SHORT EXERCISE: Repeat the rows starting at the first one and ending at the row containing "Leipzig: 1:34 -> 1:31", with "Tampa" changed to "Orlando" and everything else left unchanged.

PROVIDED DATA:
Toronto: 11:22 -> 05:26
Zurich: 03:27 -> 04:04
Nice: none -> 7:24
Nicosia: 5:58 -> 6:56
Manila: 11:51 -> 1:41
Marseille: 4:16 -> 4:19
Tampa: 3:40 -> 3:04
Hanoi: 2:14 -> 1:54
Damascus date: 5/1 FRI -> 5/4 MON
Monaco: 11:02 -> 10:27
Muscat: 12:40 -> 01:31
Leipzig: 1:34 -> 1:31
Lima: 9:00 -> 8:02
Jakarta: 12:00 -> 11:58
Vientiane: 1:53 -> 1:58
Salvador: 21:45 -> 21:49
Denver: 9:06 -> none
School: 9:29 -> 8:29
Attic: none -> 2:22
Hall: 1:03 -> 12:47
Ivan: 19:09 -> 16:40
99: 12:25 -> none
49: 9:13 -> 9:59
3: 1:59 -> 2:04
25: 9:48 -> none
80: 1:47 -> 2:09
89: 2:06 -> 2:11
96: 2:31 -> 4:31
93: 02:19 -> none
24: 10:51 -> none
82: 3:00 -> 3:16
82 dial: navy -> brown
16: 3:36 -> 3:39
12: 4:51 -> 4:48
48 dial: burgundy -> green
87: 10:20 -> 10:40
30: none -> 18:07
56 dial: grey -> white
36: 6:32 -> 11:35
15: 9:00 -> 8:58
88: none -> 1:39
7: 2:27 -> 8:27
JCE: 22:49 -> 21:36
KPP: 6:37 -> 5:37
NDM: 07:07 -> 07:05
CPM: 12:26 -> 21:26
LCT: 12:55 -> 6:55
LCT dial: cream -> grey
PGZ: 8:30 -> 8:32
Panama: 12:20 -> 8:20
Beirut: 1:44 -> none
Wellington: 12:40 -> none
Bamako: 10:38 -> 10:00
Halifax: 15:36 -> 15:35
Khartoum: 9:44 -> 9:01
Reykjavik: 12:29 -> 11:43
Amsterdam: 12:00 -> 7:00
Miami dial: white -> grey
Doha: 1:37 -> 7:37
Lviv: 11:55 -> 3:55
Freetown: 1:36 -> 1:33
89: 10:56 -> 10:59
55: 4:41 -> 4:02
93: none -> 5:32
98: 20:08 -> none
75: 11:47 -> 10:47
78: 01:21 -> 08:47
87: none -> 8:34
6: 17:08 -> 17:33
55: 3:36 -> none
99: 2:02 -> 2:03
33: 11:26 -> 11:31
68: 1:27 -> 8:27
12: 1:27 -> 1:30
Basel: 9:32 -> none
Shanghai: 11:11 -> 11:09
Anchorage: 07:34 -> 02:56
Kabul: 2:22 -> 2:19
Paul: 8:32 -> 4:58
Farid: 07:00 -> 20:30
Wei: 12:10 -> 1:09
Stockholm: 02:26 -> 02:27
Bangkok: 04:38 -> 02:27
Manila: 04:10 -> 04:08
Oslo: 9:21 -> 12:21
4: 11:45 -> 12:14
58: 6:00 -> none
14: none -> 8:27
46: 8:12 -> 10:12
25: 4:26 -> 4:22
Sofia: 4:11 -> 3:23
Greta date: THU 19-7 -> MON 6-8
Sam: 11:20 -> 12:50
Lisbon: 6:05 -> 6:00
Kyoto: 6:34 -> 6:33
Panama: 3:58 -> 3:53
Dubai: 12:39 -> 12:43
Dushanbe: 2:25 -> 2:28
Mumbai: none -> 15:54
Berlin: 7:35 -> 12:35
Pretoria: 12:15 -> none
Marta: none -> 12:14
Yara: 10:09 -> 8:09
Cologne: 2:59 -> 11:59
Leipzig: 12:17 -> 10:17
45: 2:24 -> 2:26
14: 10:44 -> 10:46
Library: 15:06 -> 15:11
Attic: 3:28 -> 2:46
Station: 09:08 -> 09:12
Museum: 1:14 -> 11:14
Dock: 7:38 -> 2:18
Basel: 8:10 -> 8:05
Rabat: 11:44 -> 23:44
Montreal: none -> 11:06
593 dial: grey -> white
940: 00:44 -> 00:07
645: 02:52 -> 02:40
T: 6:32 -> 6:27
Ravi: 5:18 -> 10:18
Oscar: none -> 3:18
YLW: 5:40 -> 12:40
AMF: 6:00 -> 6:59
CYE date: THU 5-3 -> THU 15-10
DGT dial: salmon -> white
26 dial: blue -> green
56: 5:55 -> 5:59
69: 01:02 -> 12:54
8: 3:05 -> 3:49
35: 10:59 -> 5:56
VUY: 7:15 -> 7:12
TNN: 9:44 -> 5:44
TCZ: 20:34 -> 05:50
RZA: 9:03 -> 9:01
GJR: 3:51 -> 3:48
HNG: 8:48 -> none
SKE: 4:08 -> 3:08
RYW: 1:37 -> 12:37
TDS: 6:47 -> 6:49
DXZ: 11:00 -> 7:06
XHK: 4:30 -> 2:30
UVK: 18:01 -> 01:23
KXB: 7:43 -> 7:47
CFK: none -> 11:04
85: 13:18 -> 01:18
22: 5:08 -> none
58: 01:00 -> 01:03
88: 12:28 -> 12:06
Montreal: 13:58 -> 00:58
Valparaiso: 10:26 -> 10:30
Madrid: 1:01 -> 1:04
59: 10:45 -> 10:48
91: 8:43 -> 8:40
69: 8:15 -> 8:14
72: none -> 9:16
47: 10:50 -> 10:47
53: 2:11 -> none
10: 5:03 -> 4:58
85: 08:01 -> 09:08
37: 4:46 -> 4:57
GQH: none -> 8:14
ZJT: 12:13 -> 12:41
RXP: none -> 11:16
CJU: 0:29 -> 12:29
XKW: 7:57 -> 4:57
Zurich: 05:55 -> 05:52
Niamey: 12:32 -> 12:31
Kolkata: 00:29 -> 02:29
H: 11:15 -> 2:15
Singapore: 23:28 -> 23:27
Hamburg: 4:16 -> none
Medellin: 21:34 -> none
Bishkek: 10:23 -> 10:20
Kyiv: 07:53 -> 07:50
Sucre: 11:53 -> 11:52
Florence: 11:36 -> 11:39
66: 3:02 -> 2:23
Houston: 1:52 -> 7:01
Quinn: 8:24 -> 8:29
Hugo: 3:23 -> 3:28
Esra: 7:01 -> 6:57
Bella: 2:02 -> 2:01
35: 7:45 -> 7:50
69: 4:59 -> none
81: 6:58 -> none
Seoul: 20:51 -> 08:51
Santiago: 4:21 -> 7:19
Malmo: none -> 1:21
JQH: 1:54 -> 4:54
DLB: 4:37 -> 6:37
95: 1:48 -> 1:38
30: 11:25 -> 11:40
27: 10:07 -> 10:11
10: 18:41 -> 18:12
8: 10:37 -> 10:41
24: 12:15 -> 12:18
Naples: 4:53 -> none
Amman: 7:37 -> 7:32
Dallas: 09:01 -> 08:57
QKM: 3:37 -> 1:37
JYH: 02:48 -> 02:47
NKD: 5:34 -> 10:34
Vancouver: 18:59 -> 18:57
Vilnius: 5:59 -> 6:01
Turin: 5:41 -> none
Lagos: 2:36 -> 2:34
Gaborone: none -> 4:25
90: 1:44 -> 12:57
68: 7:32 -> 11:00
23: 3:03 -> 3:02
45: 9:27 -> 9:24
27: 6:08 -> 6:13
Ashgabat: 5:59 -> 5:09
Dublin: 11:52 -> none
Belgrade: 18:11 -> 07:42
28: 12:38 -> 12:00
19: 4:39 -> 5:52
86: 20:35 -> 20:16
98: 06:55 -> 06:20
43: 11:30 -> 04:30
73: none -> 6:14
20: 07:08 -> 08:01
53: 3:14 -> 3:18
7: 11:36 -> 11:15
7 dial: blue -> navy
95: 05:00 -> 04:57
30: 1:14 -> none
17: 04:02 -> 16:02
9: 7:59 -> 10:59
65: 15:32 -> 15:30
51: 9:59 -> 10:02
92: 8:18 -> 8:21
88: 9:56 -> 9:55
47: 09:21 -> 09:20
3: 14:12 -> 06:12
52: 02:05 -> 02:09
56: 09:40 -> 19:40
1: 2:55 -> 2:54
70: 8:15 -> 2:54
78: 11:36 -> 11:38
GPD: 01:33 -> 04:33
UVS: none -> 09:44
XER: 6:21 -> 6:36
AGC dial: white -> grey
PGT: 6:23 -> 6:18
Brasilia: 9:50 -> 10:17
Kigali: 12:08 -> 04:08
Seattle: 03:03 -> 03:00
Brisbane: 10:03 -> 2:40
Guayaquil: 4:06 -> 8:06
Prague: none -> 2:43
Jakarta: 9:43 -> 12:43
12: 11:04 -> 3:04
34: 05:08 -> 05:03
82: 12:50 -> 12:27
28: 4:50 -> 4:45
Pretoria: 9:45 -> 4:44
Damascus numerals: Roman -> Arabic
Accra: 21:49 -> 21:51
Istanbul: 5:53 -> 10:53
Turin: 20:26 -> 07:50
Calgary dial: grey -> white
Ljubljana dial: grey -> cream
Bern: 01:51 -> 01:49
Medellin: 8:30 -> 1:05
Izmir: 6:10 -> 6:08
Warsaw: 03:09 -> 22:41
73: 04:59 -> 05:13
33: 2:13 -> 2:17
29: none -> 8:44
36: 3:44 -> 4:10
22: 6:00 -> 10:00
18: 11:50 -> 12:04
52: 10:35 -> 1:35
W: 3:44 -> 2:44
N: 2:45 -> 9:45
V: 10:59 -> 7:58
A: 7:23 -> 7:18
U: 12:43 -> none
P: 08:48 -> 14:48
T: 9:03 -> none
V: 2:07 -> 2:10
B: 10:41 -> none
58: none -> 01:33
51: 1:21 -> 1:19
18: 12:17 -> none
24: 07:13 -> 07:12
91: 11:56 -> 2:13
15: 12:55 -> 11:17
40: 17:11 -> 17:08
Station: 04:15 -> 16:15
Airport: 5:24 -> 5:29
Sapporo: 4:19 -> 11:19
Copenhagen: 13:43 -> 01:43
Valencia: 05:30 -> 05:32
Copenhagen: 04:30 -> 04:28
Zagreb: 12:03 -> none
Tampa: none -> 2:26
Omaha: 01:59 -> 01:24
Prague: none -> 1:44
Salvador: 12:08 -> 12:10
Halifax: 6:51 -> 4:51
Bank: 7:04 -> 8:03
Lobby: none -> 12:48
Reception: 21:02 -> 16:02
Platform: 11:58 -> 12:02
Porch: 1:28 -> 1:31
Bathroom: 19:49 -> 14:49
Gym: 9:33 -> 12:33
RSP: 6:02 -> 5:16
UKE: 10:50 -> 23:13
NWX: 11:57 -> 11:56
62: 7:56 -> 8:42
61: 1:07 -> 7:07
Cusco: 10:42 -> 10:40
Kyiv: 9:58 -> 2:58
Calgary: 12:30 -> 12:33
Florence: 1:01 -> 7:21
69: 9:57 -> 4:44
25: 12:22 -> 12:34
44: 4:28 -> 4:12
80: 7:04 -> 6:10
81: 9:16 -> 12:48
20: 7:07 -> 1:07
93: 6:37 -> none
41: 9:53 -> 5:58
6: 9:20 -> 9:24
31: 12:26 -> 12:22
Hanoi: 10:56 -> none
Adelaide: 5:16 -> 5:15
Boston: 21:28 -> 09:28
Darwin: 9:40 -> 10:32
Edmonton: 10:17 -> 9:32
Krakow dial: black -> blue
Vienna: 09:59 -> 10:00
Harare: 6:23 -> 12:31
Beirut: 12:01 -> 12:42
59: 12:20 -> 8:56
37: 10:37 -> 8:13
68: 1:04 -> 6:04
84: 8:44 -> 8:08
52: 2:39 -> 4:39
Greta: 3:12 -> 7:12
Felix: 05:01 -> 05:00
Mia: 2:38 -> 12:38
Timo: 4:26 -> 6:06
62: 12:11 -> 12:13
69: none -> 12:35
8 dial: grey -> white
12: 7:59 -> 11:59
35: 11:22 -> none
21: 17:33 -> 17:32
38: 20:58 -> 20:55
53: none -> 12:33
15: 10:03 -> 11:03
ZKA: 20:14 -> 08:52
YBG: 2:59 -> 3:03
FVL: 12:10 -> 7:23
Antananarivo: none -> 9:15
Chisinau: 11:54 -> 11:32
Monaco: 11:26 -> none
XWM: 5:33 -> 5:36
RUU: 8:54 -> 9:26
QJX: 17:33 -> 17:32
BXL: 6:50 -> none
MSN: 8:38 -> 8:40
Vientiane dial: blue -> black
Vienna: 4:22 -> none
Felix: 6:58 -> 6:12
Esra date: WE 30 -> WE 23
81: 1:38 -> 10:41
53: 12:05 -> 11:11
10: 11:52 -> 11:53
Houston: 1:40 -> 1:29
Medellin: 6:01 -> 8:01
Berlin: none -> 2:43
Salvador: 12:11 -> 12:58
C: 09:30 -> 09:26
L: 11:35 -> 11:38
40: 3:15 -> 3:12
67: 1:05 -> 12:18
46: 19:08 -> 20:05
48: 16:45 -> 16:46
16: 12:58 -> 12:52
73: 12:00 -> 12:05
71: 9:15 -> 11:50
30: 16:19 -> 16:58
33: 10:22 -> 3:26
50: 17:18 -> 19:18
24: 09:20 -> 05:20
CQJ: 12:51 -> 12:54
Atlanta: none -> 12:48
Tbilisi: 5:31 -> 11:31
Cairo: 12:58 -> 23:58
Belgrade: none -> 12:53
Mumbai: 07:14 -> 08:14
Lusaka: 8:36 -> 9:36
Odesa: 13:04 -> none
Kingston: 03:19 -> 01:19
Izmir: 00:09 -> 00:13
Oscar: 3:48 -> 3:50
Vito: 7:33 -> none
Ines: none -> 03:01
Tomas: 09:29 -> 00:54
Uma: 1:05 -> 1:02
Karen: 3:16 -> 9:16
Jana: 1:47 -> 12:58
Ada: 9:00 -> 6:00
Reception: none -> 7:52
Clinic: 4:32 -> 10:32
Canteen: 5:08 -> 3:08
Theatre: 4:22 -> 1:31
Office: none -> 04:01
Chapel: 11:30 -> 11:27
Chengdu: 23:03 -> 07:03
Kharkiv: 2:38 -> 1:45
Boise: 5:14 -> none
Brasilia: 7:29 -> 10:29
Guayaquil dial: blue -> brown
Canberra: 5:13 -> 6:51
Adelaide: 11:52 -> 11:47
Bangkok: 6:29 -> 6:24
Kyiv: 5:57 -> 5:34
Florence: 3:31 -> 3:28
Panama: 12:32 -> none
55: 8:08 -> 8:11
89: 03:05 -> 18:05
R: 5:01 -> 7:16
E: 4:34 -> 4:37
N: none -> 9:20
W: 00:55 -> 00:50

FULL ANSWER:
Toronto: 11:22 -> 05:26
Zurich: 03:27 -> 04:04
Nice: none -> 7:24
Nicosia: 5:58 -> 6:56
Manila: 11:51 -> 1:41
Marseille: 4:16 -> 4:19
Orlando: 3:40 -> 3:04
Hanoi: 2:14 -> 1:54
Damascus date: 5/1 FRI -> 5/4 MON
Monaco: 11:02 -> 10:27
Muscat: 12:40 -> 01:31
Leipzig: 1:34 -> 1:31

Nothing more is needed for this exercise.